### To do
From the first line to the last, copy the data exactly and drop the pictures.

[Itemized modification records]
○ ○ ○ ○
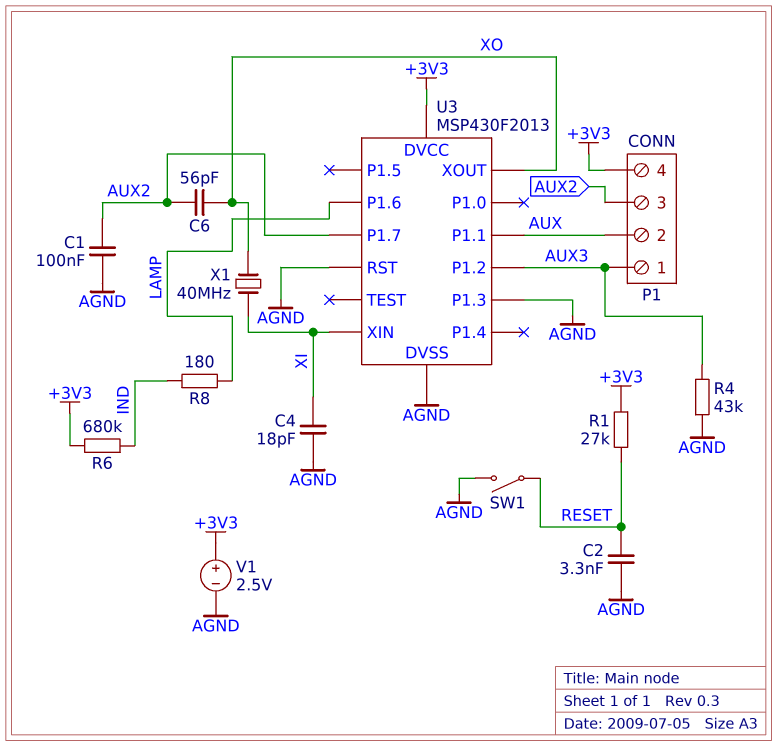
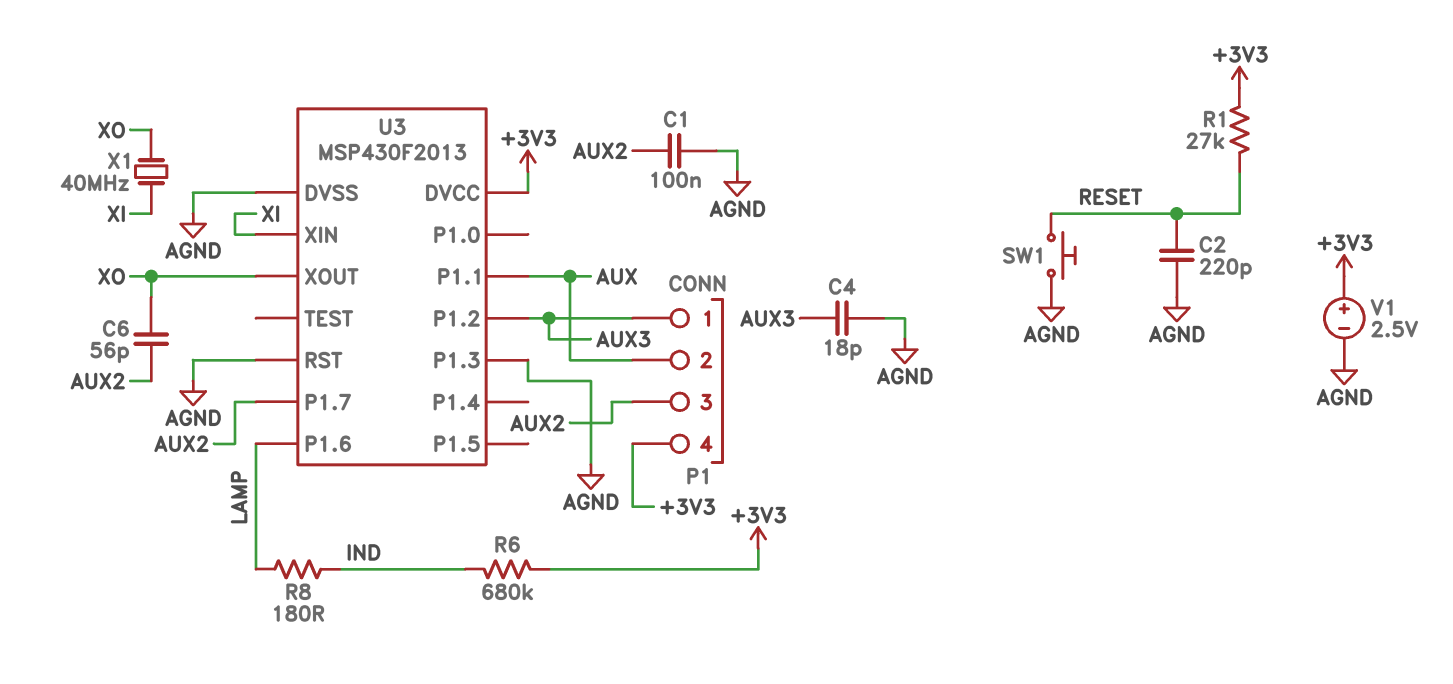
C2: 3.3nF (AGND, RESET) -> 220pF (AGND, RESET)
C4: 18pF (AGND, XI) -> 18pF (AGND, AUX3)
R4: 43k (AGND, AUX3) -> none
SW1: switch (AGND, RESET) -> button (AGND, RESET)

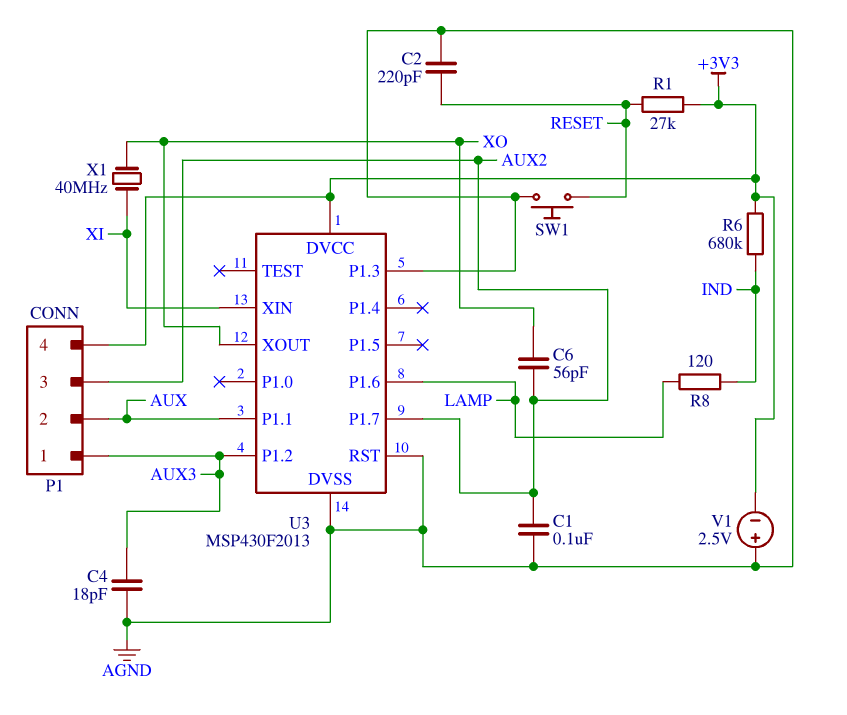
R8: 180 (IND, LAMP) -> 120 (IND, LAMP)
V1: 2.5V (plus +3V3, minus AGND) -> 2.5V (plus AGND, minus +3V3)

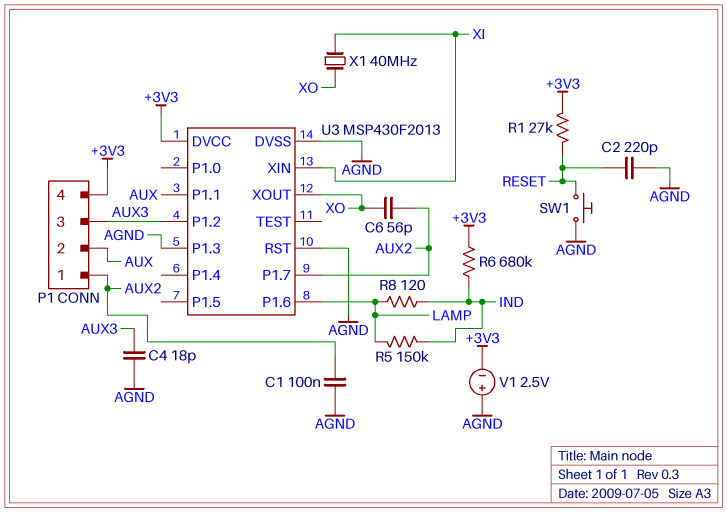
P1 pin 1: AUX3 -> AUX2
P1 pin 3: AUX2 -> AUX3
R5: none -> 150k (IND, LAMP)

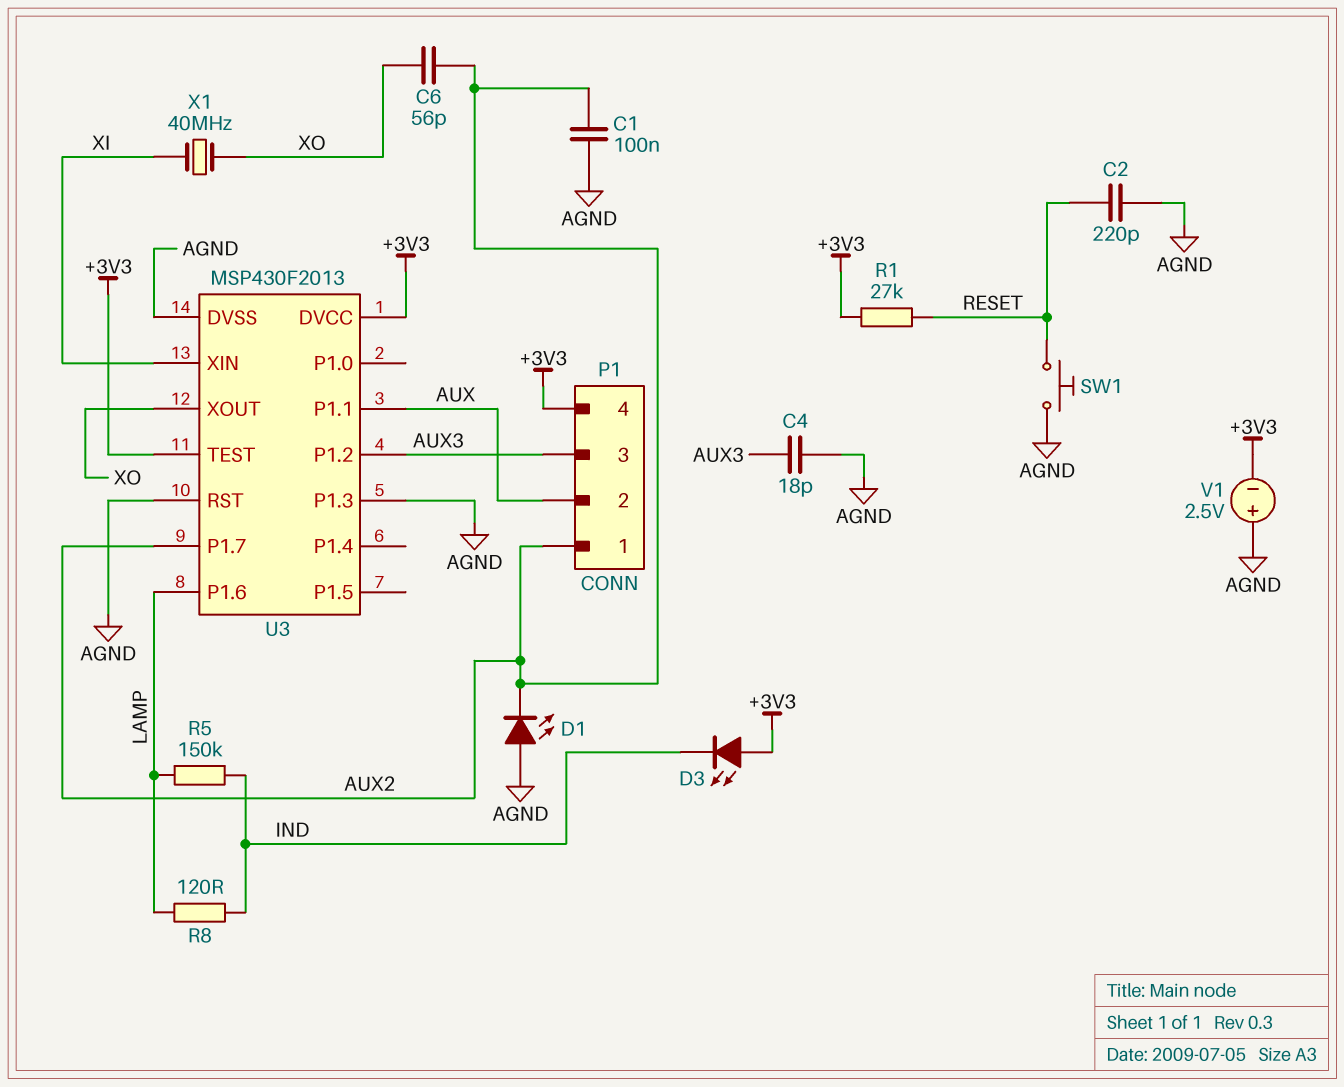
D1: none -> LED (A AGND, K AUX2)
D3: none -> LED (A +3V3, K IND)
R6: 680k (+3V3, IND) -> none
U3 pin TEST: none -> +3V3

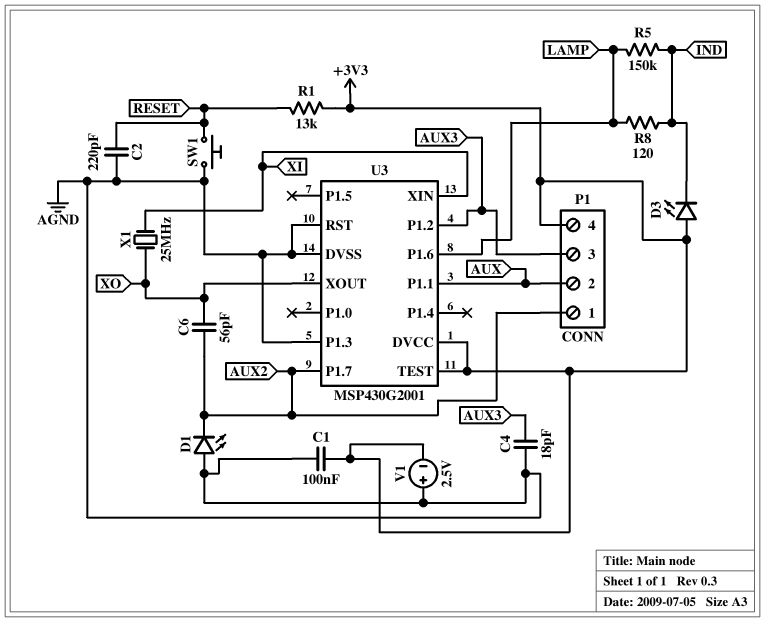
C1: 100nF (AGND, AUX2) -> 100nF (+3V3, AGND)
R1: 27k (+3V3, RESET) -> 13k (+3V3, RESET)
U3: MSP430F2013 -> MSP430G2001
X1: 40MHz (XI, XO) -> 25MHz (XI, XO)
○ ○ ○ ○
### Answer space
C2: 3.3nF (AGND, RESET) -> 220pF (AGND, RESET)
C4: 18pF (AGND, XI) -> 18pF (AGND, AUX3)
R4: 43k (AGND, AUX3) -> none
SW1: switch (AGND, RESET) -> button (AGND, RESET)

R8: 180 (IND, LAMP) -> 120 (IND, LAMP)
V1: 2.5V (plus +3V3, minus AGND) -> 2.5V (plus AGND, minus +3V3)

P1 pin 1: AUX3 -> AUX2
P1 pin 3: AUX2 -> AUX3
R5: none -> 150k (IND, LAMP)

D1: none -> LED (A AGND, K AUX2)
D3: none -> LED (A +3V3, K IND)
R6: 680k (+3V3, IND) -> none
U3 pin TEST: none -> +3V3

C1: 100nF (AGND, AUX2) -> 100nF (+3V3, AGND)
R1: 27k (+3V3, RESET) -> 13k (+3V3, RESET)
U3: MSP430F2013 -> MSP430G2001
X1: 40MHz (XI, XO) -> 25MHz (XI, XO)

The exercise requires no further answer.